--- Available records Enclosed Below ---

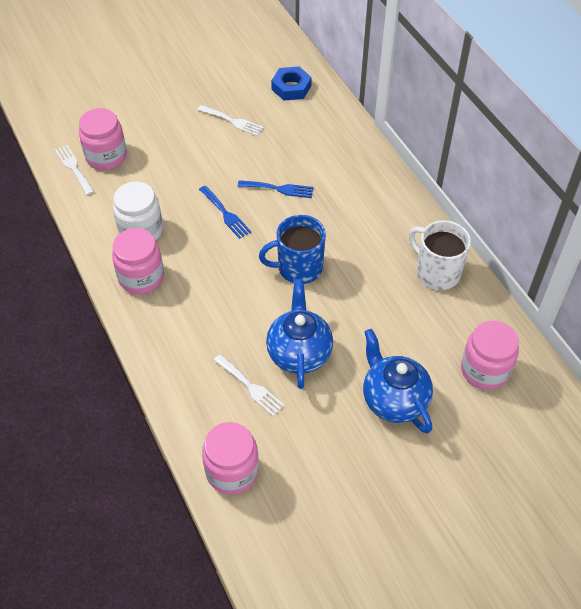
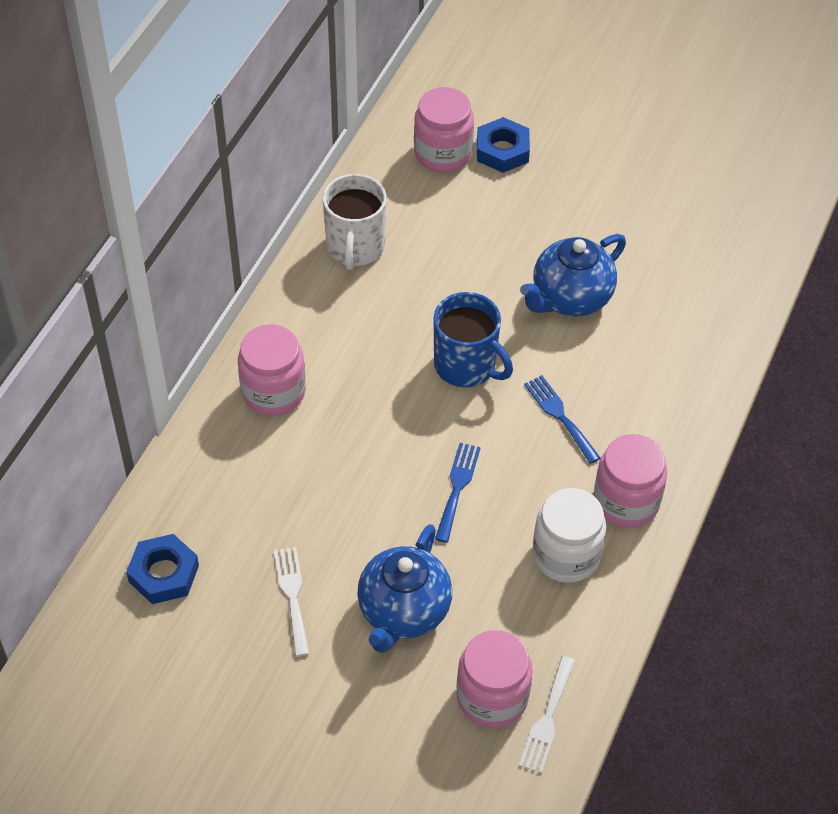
camera: 130 degrees left, 0 degrees up
(232, 471) = (740, 269): pink jar -> pink jar (273, 392)
(250, 387) = (647, 311): white fork -> none
(279, 189) = (366, 461): blue fork -> blue fork (560, 416)
(394, 400) = (545, 199): blue teapot -> blue teapot (403, 612)
(460, 407) = (502, 150): none -> blue nut

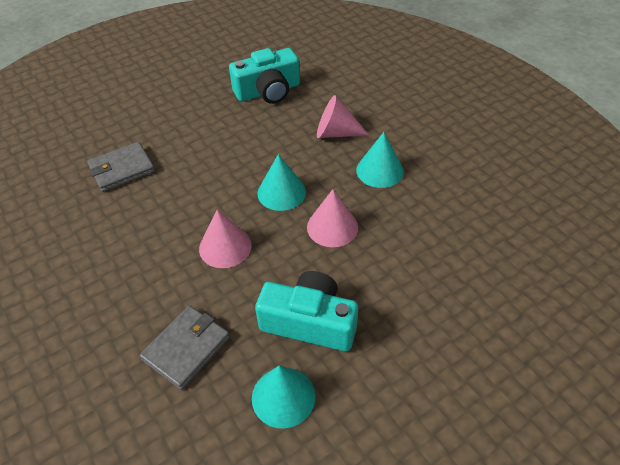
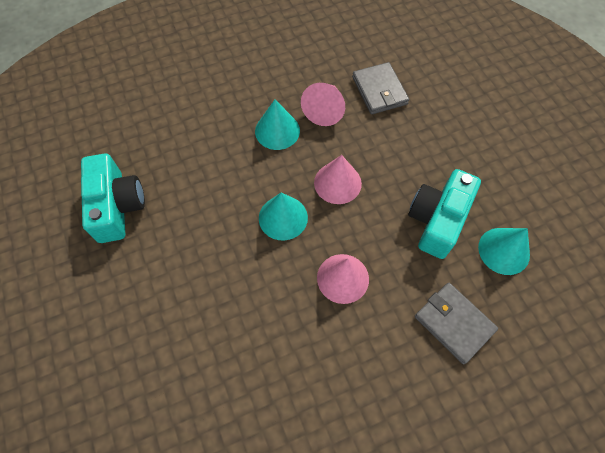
camera: 80 degrees left, 15 degrees up
(122, 169) = (197, 384): grey wallet -> grey wallet (379, 90)
(336, 133) = (213, 154): pink cone -> pink cone (325, 110)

--- End of Enclosed Available records ---

— About this task —
Look back at the entries above and repeat, unchanged, every line from the line holding "(232, 471) = (740, 269): pink" through the line holding "(460, 407) = (502, 150): none -> blue nut".

— Solution to the exercise —
(232, 471) = (740, 269): pink jar -> pink jar (273, 392)
(250, 387) = (647, 311): white fork -> none
(279, 189) = (366, 461): blue fork -> blue fork (560, 416)
(394, 400) = (545, 199): blue teapot -> blue teapot (403, 612)
(460, 407) = (502, 150): none -> blue nut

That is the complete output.